▶ [JOB ITEM] Each entry must be copied exactly, without omission.

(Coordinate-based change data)

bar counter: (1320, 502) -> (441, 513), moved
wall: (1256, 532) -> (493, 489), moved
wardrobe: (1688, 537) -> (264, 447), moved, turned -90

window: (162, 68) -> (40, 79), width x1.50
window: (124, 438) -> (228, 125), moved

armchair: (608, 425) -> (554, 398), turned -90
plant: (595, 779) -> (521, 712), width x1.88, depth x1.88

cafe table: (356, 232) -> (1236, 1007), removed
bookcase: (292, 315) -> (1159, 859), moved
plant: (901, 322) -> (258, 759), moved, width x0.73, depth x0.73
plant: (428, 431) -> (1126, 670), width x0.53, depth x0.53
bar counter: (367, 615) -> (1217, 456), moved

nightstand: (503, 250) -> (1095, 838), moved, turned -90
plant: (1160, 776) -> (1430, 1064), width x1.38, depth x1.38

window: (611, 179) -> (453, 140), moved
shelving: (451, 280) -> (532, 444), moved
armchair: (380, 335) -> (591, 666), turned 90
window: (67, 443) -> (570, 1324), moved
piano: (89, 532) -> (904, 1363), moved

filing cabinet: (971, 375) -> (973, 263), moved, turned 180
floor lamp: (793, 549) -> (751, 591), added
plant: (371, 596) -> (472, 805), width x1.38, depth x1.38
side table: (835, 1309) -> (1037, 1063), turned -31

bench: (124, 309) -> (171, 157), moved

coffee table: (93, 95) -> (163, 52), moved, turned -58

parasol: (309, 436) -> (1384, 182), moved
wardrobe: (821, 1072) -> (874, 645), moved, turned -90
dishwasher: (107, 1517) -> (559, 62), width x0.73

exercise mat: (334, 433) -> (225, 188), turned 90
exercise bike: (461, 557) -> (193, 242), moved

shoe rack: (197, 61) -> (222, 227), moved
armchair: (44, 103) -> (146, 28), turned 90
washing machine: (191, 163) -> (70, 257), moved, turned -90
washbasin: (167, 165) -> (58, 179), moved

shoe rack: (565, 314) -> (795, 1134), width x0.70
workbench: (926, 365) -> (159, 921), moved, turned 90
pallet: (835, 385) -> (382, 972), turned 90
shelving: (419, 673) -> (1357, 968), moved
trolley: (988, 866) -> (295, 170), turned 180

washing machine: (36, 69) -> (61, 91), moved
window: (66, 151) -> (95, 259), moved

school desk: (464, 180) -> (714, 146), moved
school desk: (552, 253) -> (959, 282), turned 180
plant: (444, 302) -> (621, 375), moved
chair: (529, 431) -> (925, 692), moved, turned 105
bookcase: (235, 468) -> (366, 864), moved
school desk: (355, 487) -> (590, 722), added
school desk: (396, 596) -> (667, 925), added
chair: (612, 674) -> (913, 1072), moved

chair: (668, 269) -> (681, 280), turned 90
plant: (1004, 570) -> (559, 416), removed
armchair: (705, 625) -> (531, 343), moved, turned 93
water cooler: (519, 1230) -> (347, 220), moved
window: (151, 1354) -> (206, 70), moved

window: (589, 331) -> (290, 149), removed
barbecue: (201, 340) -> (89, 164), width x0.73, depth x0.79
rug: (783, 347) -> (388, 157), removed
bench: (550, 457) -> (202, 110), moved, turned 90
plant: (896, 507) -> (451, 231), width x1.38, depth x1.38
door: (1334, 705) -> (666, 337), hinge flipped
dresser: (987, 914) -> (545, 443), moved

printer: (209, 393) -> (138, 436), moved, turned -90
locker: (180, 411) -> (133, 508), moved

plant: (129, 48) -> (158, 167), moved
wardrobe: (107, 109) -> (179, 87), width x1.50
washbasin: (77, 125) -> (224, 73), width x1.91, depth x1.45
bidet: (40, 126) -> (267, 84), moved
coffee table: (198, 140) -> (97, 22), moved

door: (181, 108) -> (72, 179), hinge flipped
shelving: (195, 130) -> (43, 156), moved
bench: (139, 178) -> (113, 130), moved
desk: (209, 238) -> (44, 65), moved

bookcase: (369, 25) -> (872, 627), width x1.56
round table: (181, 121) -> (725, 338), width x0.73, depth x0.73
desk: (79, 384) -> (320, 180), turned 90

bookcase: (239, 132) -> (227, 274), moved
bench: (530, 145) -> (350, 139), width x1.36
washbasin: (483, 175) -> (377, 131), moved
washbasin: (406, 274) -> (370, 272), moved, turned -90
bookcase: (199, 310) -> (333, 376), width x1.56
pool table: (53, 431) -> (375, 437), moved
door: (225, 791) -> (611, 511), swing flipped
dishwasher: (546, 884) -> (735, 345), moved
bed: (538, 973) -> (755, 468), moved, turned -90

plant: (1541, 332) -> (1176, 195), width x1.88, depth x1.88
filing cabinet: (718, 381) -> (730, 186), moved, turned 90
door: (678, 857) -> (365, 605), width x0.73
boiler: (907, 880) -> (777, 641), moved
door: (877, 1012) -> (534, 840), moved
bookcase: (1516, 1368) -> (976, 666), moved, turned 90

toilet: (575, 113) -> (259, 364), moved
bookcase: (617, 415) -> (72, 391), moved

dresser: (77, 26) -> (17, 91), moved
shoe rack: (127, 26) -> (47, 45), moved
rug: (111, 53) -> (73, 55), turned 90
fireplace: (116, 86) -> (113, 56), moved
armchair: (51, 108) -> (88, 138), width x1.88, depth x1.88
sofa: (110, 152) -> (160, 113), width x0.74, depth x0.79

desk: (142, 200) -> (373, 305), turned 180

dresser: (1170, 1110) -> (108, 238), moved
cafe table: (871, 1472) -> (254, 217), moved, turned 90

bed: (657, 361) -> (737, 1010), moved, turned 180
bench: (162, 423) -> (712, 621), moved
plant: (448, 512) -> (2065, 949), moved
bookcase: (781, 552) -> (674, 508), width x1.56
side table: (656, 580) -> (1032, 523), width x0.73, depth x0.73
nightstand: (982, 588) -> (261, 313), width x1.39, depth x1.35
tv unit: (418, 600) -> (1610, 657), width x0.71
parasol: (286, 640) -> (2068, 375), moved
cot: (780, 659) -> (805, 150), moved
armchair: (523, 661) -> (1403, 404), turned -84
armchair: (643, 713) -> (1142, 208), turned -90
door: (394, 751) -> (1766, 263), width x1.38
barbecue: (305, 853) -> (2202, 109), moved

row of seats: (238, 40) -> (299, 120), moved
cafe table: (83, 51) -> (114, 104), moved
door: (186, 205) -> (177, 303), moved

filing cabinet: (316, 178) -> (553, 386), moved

▶ [SOLUTION FOR THIS PROBLEM]
bar counter: (1320, 502) -> (441, 513), moved
wall: (1256, 532) -> (493, 489), moved
wardrobe: (1688, 537) -> (264, 447), moved, turned -90

window: (162, 68) -> (40, 79), width x1.50
window: (124, 438) -> (228, 125), moved

armchair: (608, 425) -> (554, 398), turned -90
plant: (595, 779) -> (521, 712), width x1.88, depth x1.88

cafe table: (356, 232) -> (1236, 1007), removed
bookcase: (292, 315) -> (1159, 859), moved
plant: (901, 322) -> (258, 759), moved, width x0.73, depth x0.73
plant: (428, 431) -> (1126, 670), width x0.53, depth x0.53
bar counter: (367, 615) -> (1217, 456), moved

nightstand: (503, 250) -> (1095, 838), moved, turned -90
plant: (1160, 776) -> (1430, 1064), width x1.38, depth x1.38

window: (611, 179) -> (453, 140), moved
shelving: (451, 280) -> (532, 444), moved
armchair: (380, 335) -> (591, 666), turned 90
window: (67, 443) -> (570, 1324), moved
piano: (89, 532) -> (904, 1363), moved

filing cabinet: (971, 375) -> (973, 263), moved, turned 180
floor lamp: (793, 549) -> (751, 591), added
plant: (371, 596) -> (472, 805), width x1.38, depth x1.38
side table: (835, 1309) -> (1037, 1063), turned -31

bench: (124, 309) -> (171, 157), moved

coffee table: (93, 95) -> (163, 52), moved, turned -58

parasol: (309, 436) -> (1384, 182), moved
wardrobe: (821, 1072) -> (874, 645), moved, turned -90
dishwasher: (107, 1517) -> (559, 62), width x0.73

exercise mat: (334, 433) -> (225, 188), turned 90
exercise bike: (461, 557) -> (193, 242), moved

shoe rack: (197, 61) -> (222, 227), moved
armchair: (44, 103) -> (146, 28), turned 90
washing machine: (191, 163) -> (70, 257), moved, turned -90
washbasin: (167, 165) -> (58, 179), moved

shoe rack: (565, 314) -> (795, 1134), width x0.70
workbench: (926, 365) -> (159, 921), moved, turned 90
pallet: (835, 385) -> (382, 972), turned 90
shelving: (419, 673) -> (1357, 968), moved
trolley: (988, 866) -> (295, 170), turned 180

washing machine: (36, 69) -> (61, 91), moved
window: (66, 151) -> (95, 259), moved

school desk: (464, 180) -> (714, 146), moved
school desk: (552, 253) -> (959, 282), turned 180
plant: (444, 302) -> (621, 375), moved
chair: (529, 431) -> (925, 692), moved, turned 105
bookcase: (235, 468) -> (366, 864), moved
school desk: (355, 487) -> (590, 722), added
school desk: (396, 596) -> (667, 925), added
chair: (612, 674) -> (913, 1072), moved

chair: (668, 269) -> (681, 280), turned 90
plant: (1004, 570) -> (559, 416), removed
armchair: (705, 625) -> (531, 343), moved, turned 93
water cooler: (519, 1230) -> (347, 220), moved
window: (151, 1354) -> (206, 70), moved

window: (589, 331) -> (290, 149), removed
barbecue: (201, 340) -> (89, 164), width x0.73, depth x0.79
rug: (783, 347) -> (388, 157), removed
bench: (550, 457) -> (202, 110), moved, turned 90
plant: (896, 507) -> (451, 231), width x1.38, depth x1.38
door: (1334, 705) -> (666, 337), hinge flipped
dresser: (987, 914) -> (545, 443), moved

printer: (209, 393) -> (138, 436), moved, turned -90
locker: (180, 411) -> (133, 508), moved

plant: (129, 48) -> (158, 167), moved
wardrobe: (107, 109) -> (179, 87), width x1.50
washbasin: (77, 125) -> (224, 73), width x1.91, depth x1.45
bidet: (40, 126) -> (267, 84), moved
coffee table: (198, 140) -> (97, 22), moved

door: (181, 108) -> (72, 179), hinge flipped
shelving: (195, 130) -> (43, 156), moved
bench: (139, 178) -> (113, 130), moved
desk: (209, 238) -> (44, 65), moved

bookcase: (369, 25) -> (872, 627), width x1.56
round table: (181, 121) -> (725, 338), width x0.73, depth x0.73
desk: (79, 384) -> (320, 180), turned 90

bookcase: (239, 132) -> (227, 274), moved
bench: (530, 145) -> (350, 139), width x1.36
washbasin: (483, 175) -> (377, 131), moved
washbasin: (406, 274) -> (370, 272), moved, turned -90
bookcase: (199, 310) -> (333, 376), width x1.56
pool table: (53, 431) -> (375, 437), moved
door: (225, 791) -> (611, 511), swing flipped
dishwasher: (546, 884) -> (735, 345), moved
bed: (538, 973) -> (755, 468), moved, turned -90

plant: (1541, 332) -> (1176, 195), width x1.88, depth x1.88
filing cabinet: (718, 381) -> (730, 186), moved, turned 90
door: (678, 857) -> (365, 605), width x0.73
boiler: (907, 880) -> (777, 641), moved
door: (877, 1012) -> (534, 840), moved
bookcase: (1516, 1368) -> (976, 666), moved, turned 90

toilet: (575, 113) -> (259, 364), moved
bookcase: (617, 415) -> (72, 391), moved

dresser: (77, 26) -> (17, 91), moved
shoe rack: (127, 26) -> (47, 45), moved
rug: (111, 53) -> (73, 55), turned 90
fireplace: (116, 86) -> (113, 56), moved
armchair: (51, 108) -> (88, 138), width x1.88, depth x1.88
sofa: (110, 152) -> (160, 113), width x0.74, depth x0.79

desk: (142, 200) -> (373, 305), turned 180

dresser: (1170, 1110) -> (108, 238), moved
cafe table: (871, 1472) -> (254, 217), moved, turned 90

bed: (657, 361) -> (737, 1010), moved, turned 180
bench: (162, 423) -> (712, 621), moved
plant: (448, 512) -> (2065, 949), moved
bookcase: (781, 552) -> (674, 508), width x1.56
side table: (656, 580) -> (1032, 523), width x0.73, depth x0.73
nightstand: (982, 588) -> (261, 313), width x1.39, depth x1.35
tv unit: (418, 600) -> (1610, 657), width x0.71
parasol: (286, 640) -> (2068, 375), moved
cot: (780, 659) -> (805, 150), moved
armchair: (523, 661) -> (1403, 404), turned -84
armchair: (643, 713) -> (1142, 208), turned -90
door: (394, 751) -> (1766, 263), width x1.38
barbecue: (305, 853) -> (2202, 109), moved

row of seats: (238, 40) -> (299, 120), moved
cafe table: (83, 51) -> (114, 104), moved
door: (186, 205) -> (177, 303), moved

filing cabinet: (316, 178) -> (553, 386), moved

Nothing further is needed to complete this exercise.